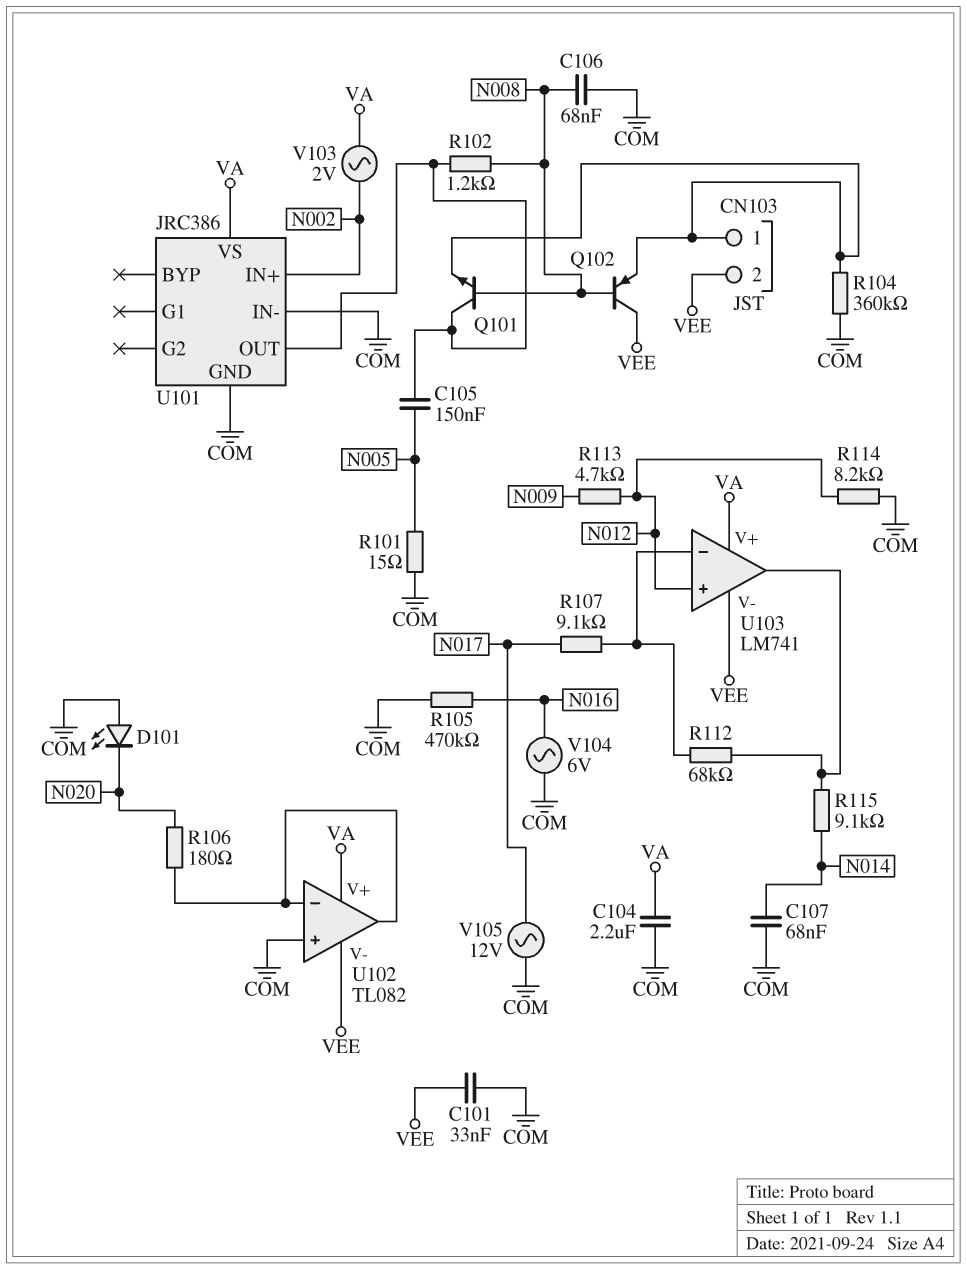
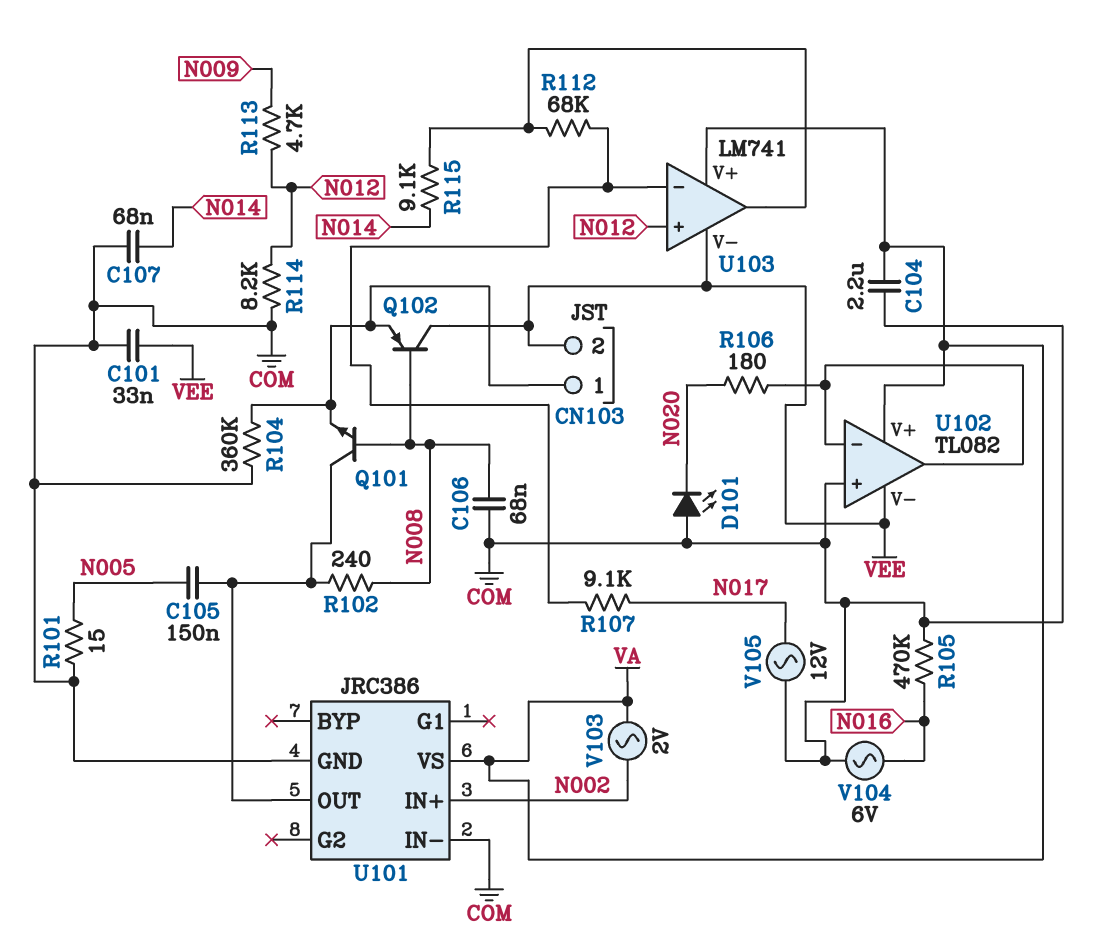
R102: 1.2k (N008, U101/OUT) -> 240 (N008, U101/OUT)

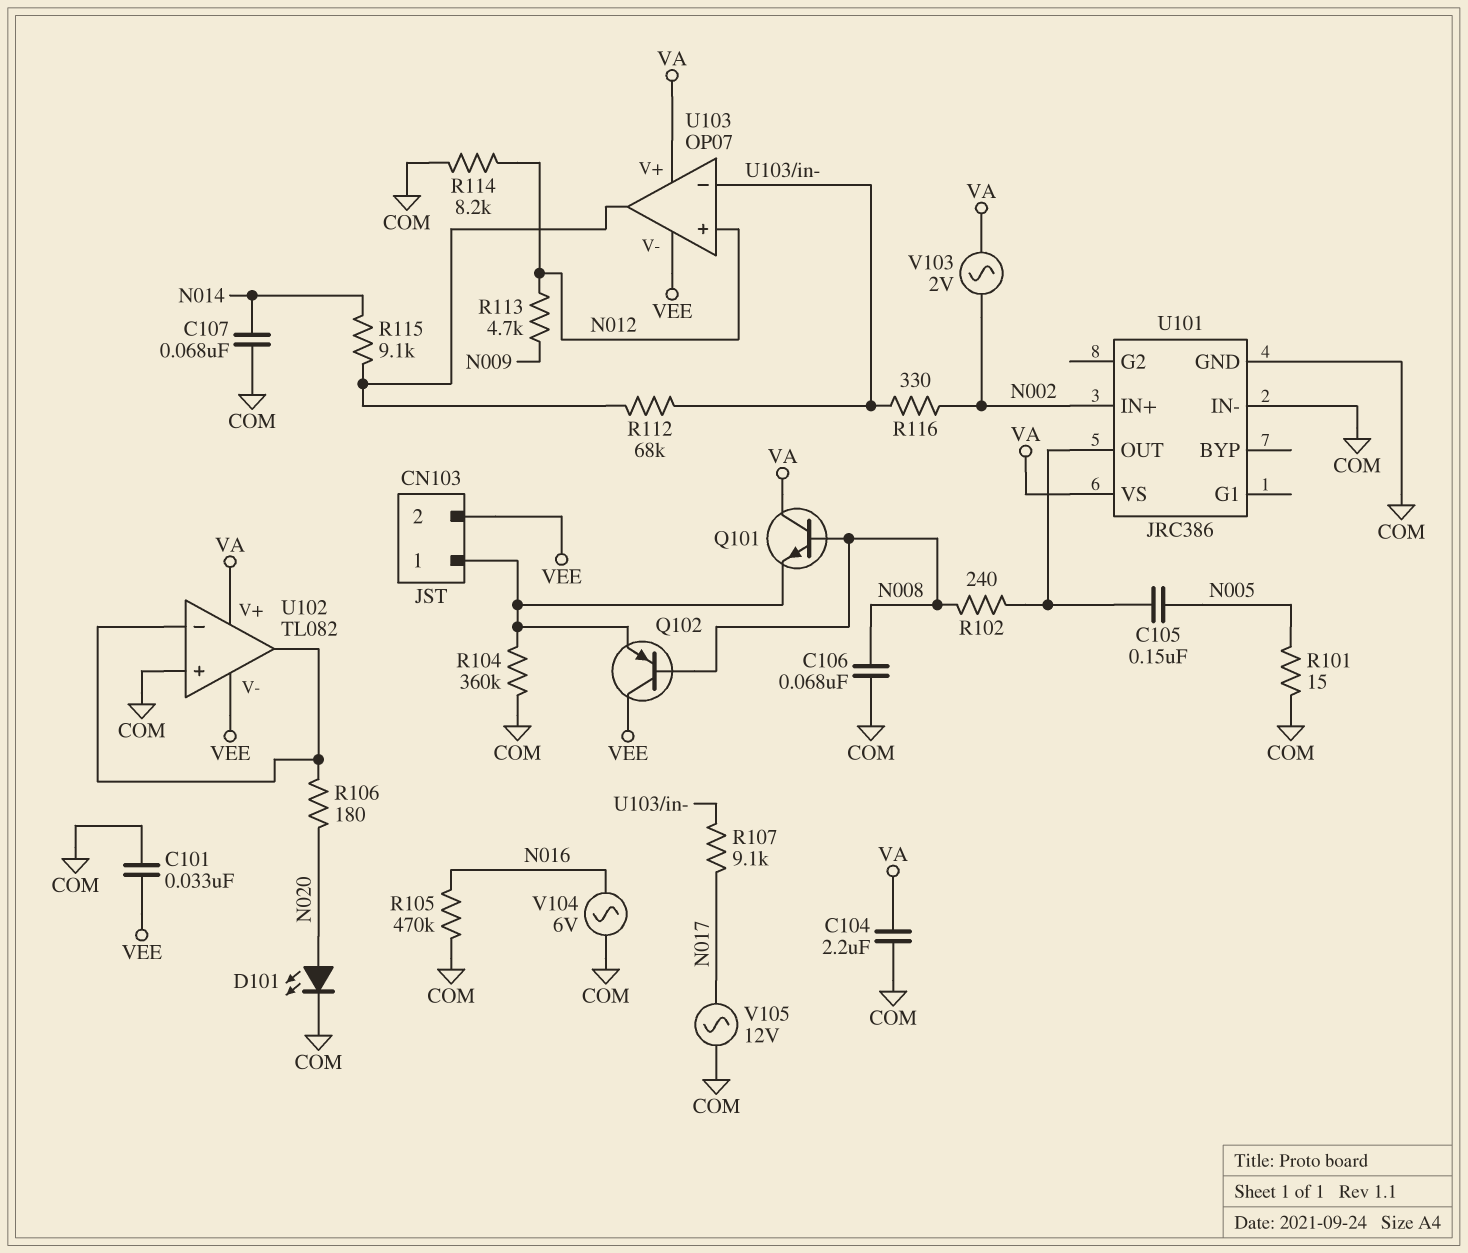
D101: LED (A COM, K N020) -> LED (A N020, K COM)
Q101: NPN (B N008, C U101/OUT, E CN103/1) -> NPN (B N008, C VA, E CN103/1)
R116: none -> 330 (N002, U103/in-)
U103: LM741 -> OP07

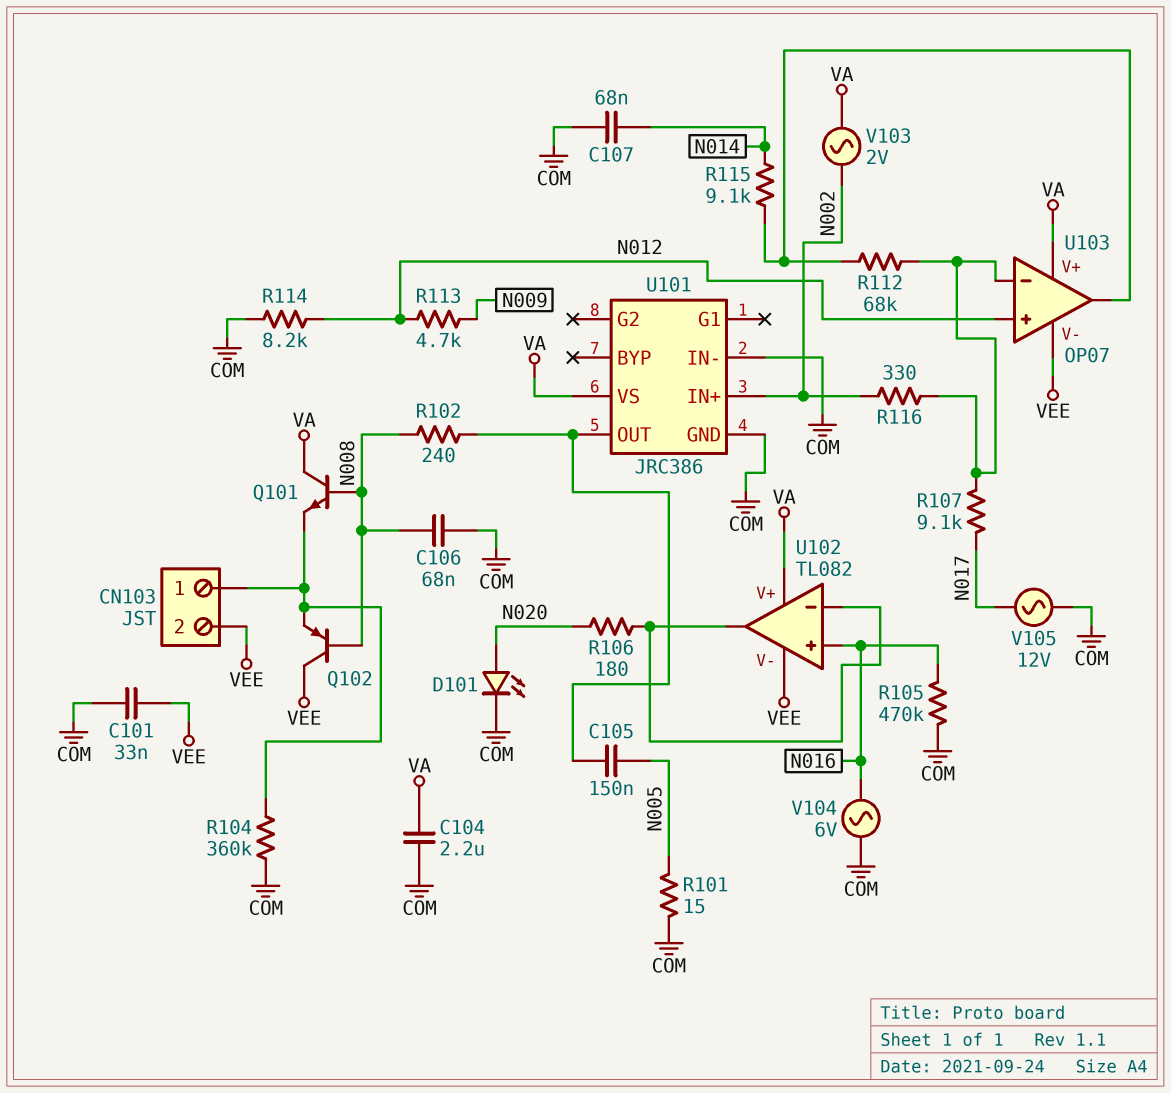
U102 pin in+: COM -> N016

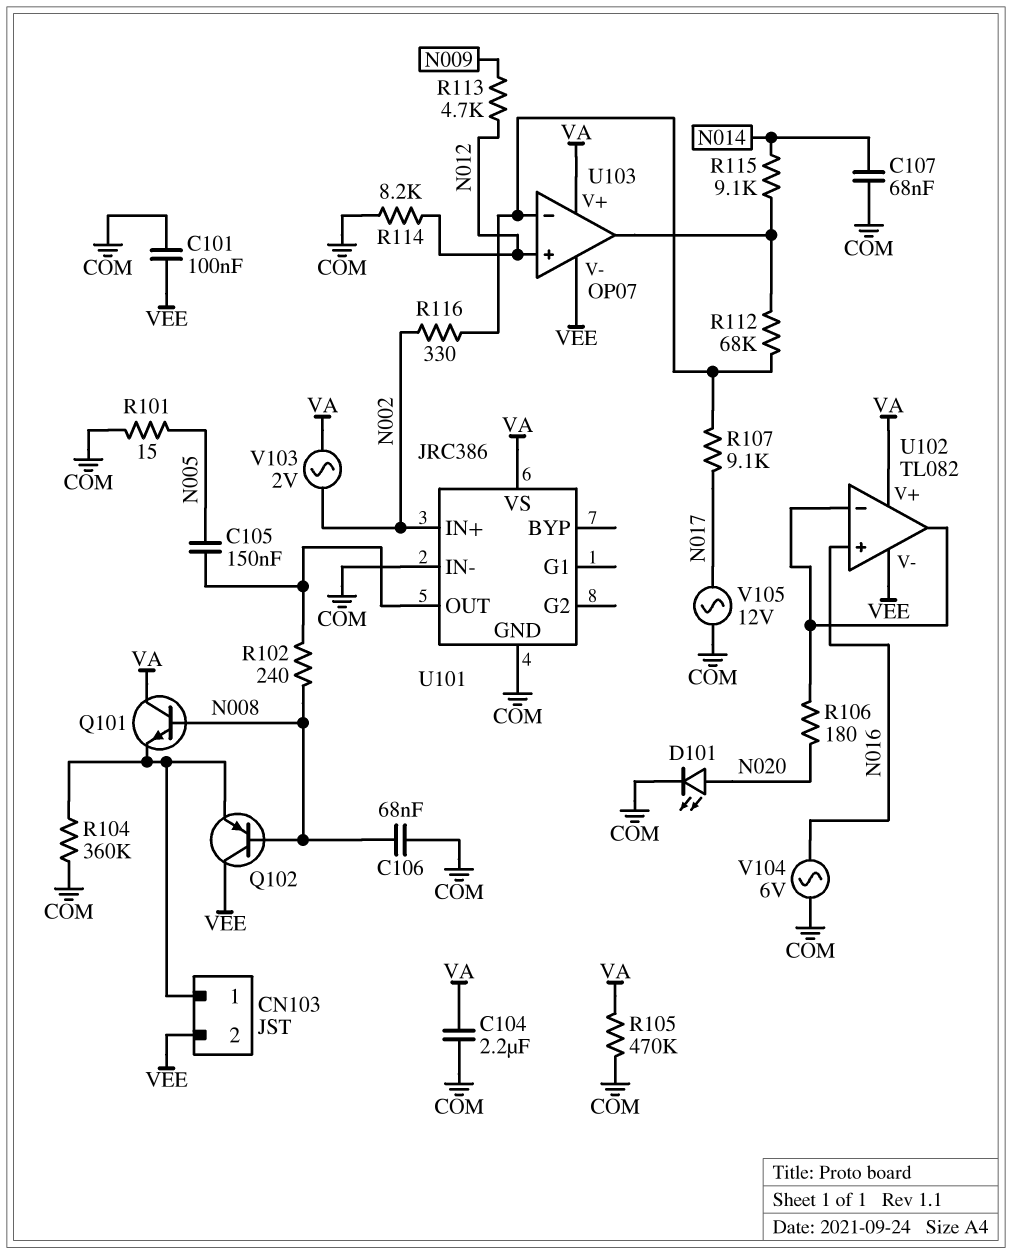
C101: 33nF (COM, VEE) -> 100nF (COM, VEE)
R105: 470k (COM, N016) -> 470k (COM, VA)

============================================================

▸ **Exercise details**: What is needed is an exact printout of every record above, with the pictures left out.

▸ **Exercise response**:
R102: 1.2k (N008, U101/OUT) -> 240 (N008, U101/OUT)

D101: LED (A COM, K N020) -> LED (A N020, K COM)
Q101: NPN (B N008, C U101/OUT, E CN103/1) -> NPN (B N008, C VA, E CN103/1)
R116: none -> 330 (N002, U103/in-)
U103: LM741 -> OP07

U102 pin in+: COM -> N016

C101: 33nF (COM, VEE) -> 100nF (COM, VEE)
R105: 470k (COM, N016) -> 470k (COM, VA)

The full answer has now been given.